Your goal: Copy the lines below that contain "orange".

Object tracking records
###
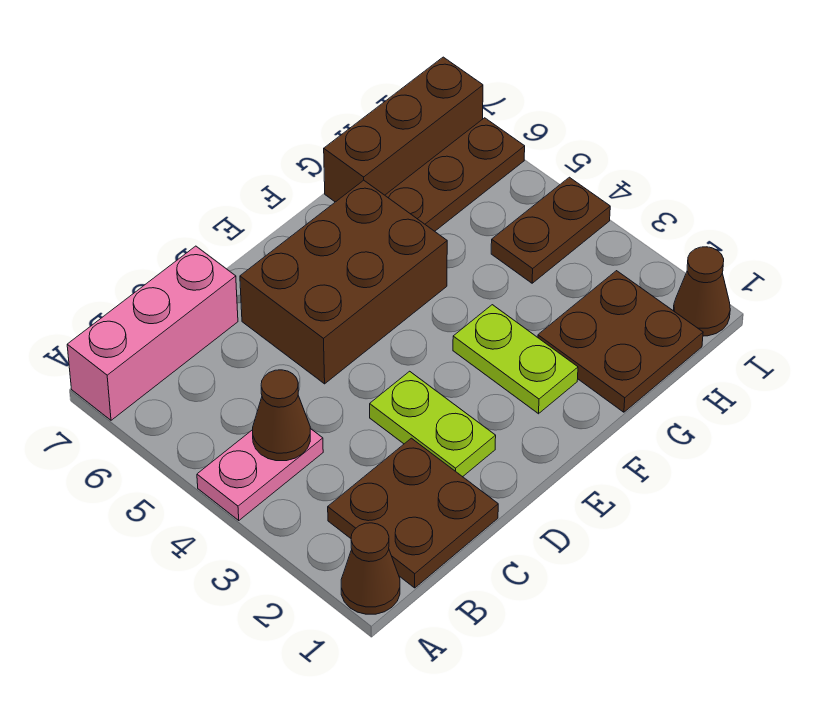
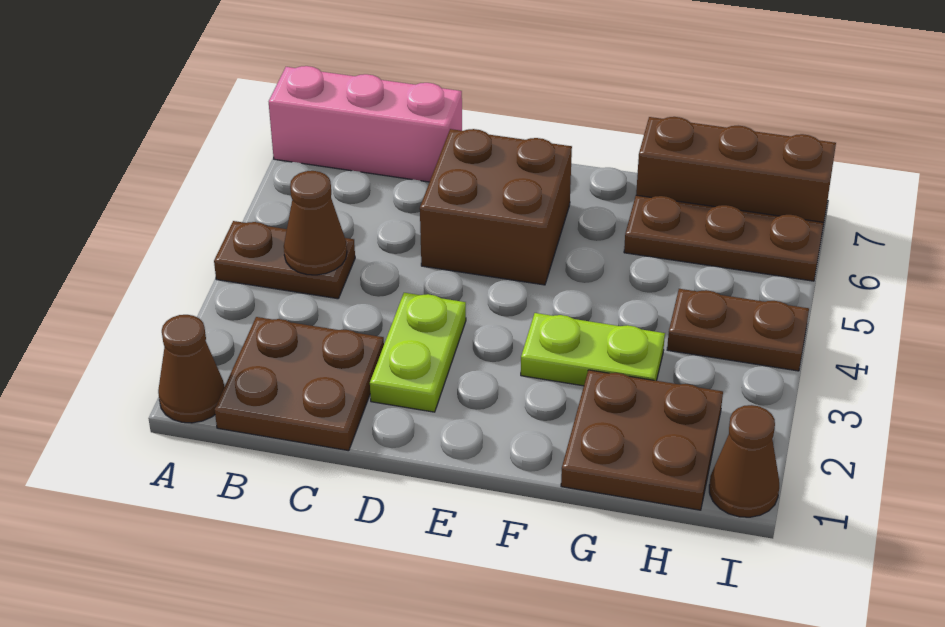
pink plate A4:B4 level 1 -> brown plate A4:B4 level 1
brown brick D5:F6 level 1 -> brown brick D5:E6 level 1
lime plate F2:F3 level 1 -> lime plate F3:G3 level 1

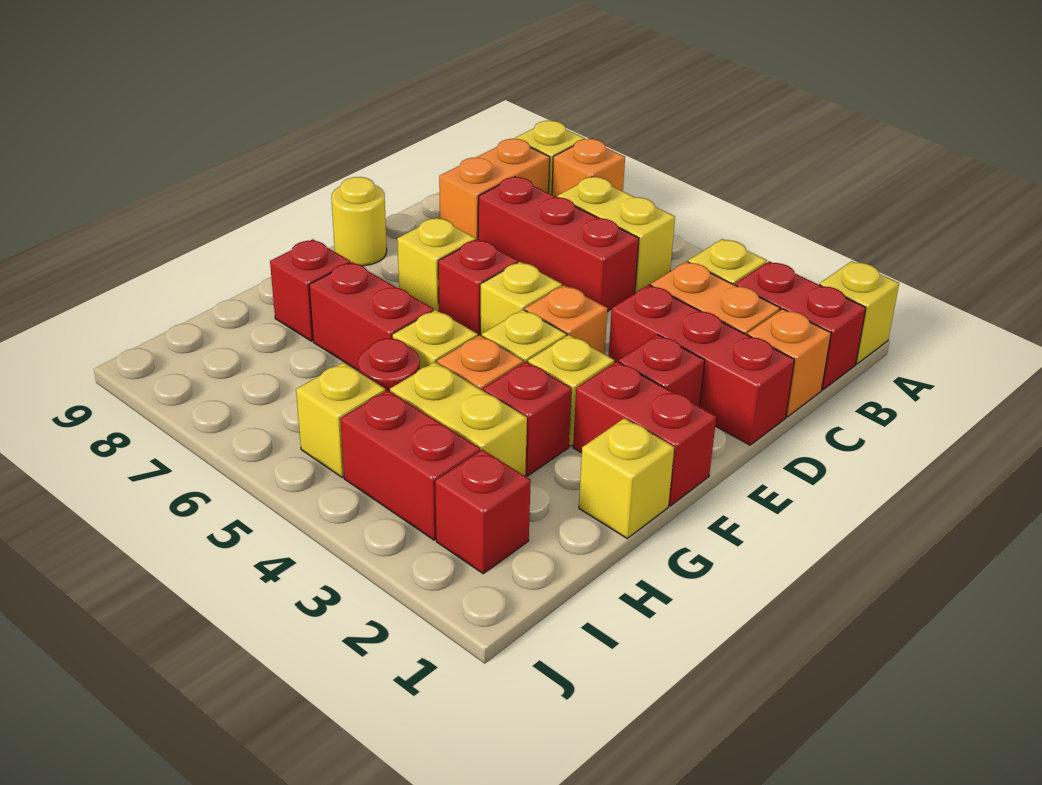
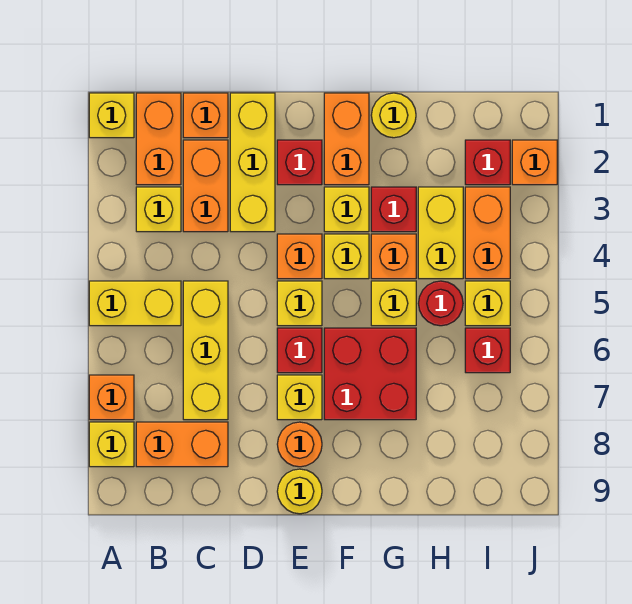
red brick B1:B2 level 1 -> orange brick B1:B2 level 1
yellow brick B5:B6 level 1 -> yellow brick A5:B5 level 1
red brick C5:C7 level 1 -> yellow brick C5:C7 level 1
red brick D1:D3 level 1 -> yellow brick D1:D3 level 1
none -> orange round brick E8 level 1
red brick F1:F2 level 1 -> orange brick F1:F2 level 1
yellow brick G1 level 1 -> yellow round brick G1 level 1
red brick G6:G7 level 1 -> red brick F6:G7 level 1
red brick G8 level 1 -> red brick I6 level 1
red brick I3:I4 level 1 -> orange brick I3:I4 level 1
none -> orange brick J2 level 1

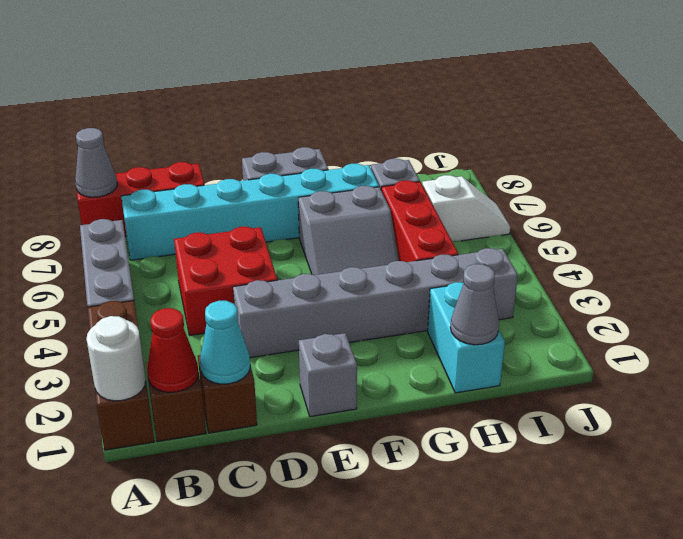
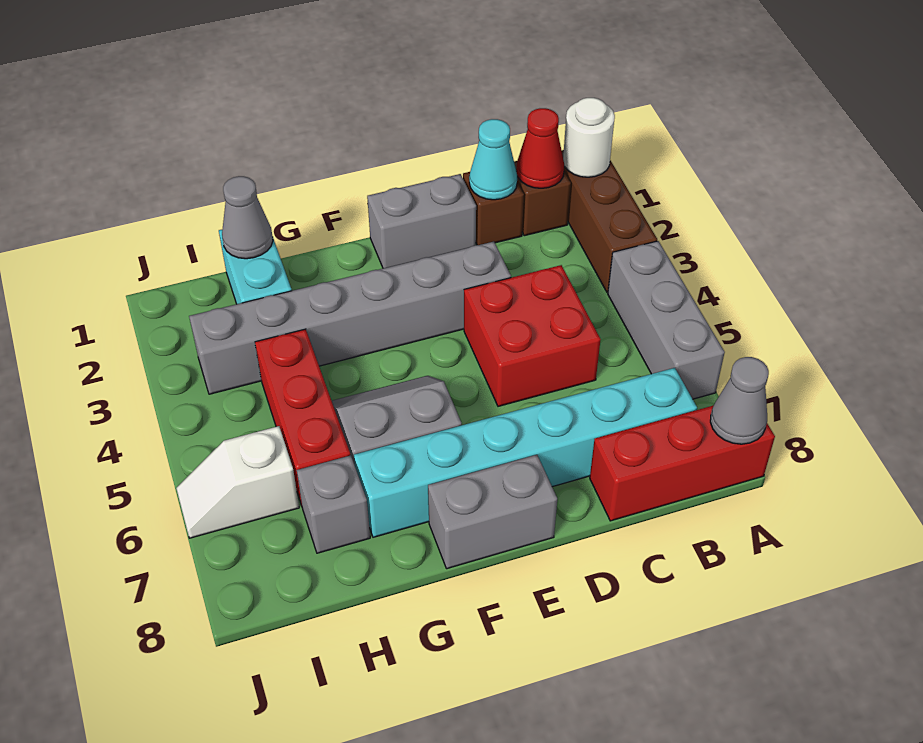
grey brick E1 level 1 -> grey brick D1:E1 level 1

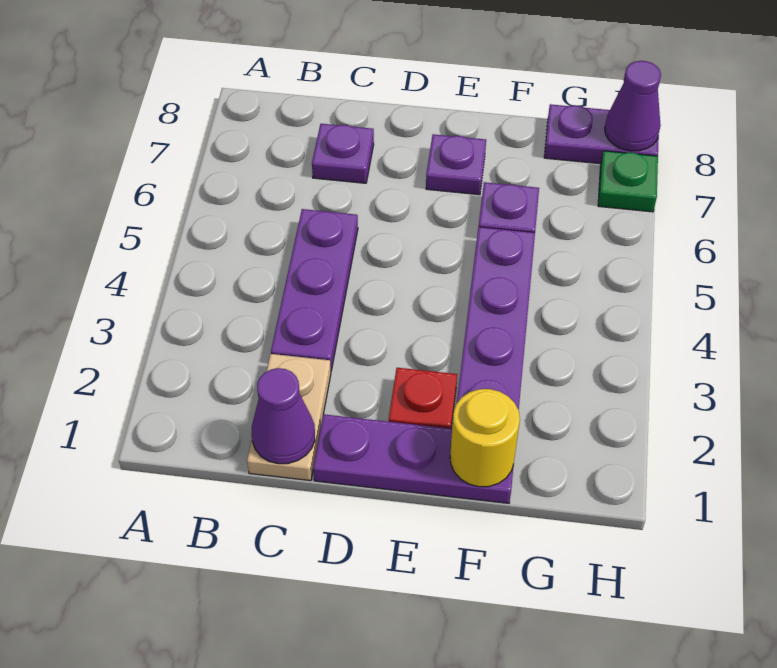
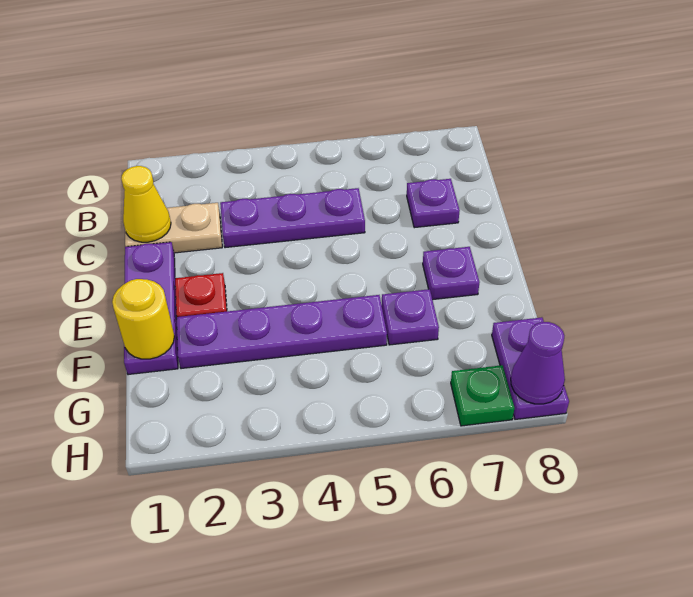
purple cone C1 level 2 -> yellow cone C1 level 2

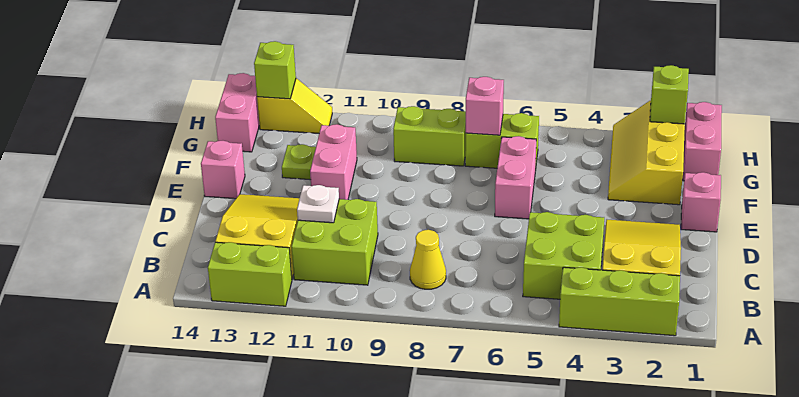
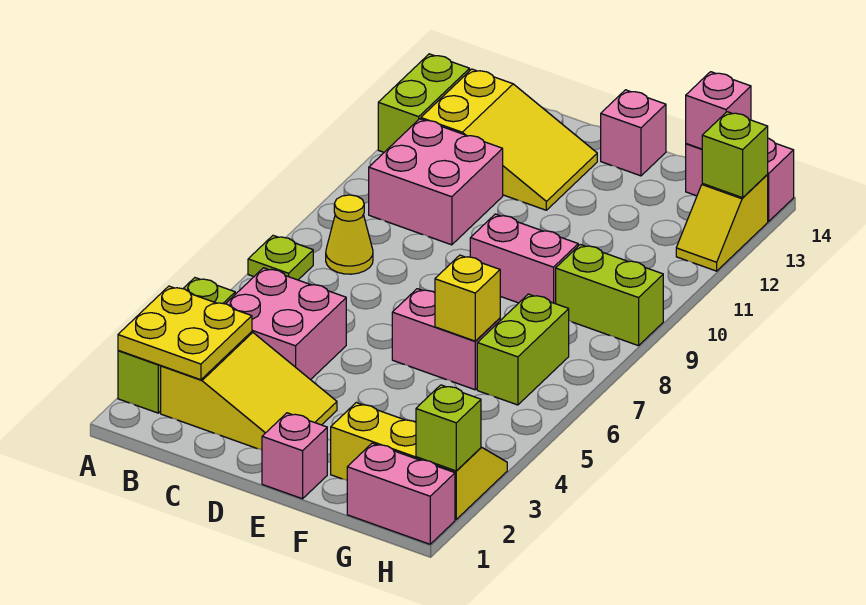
none -> yellow plate A2:B3 level 2
lime brick B4:C5 level 1 -> pink brick B4:C5 level 1
lime brick B10:C11 level 1 -> pink brick B10:C11 level 1
white plate C11 level 2 -> none
pink brick E11:F11 level 1 -> pink brick E9:F9 level 1
none -> yellow brick F6 level 2
lime plate F12 level 1 -> lime plate A7 level 1
pink brick G7 level 2 -> pink brick G14 level 2
lime brick G8:G9 level 1 -> lime brick G9:H9 level 1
###
Response area:
red brick B1:B2 level 1 -> orange brick B1:B2 level 1
none -> orange round brick E8 level 1
red brick F1:F2 level 1 -> orange brick F1:F2 level 1
red brick I3:I4 level 1 -> orange brick I3:I4 level 1
none -> orange brick J2 level 1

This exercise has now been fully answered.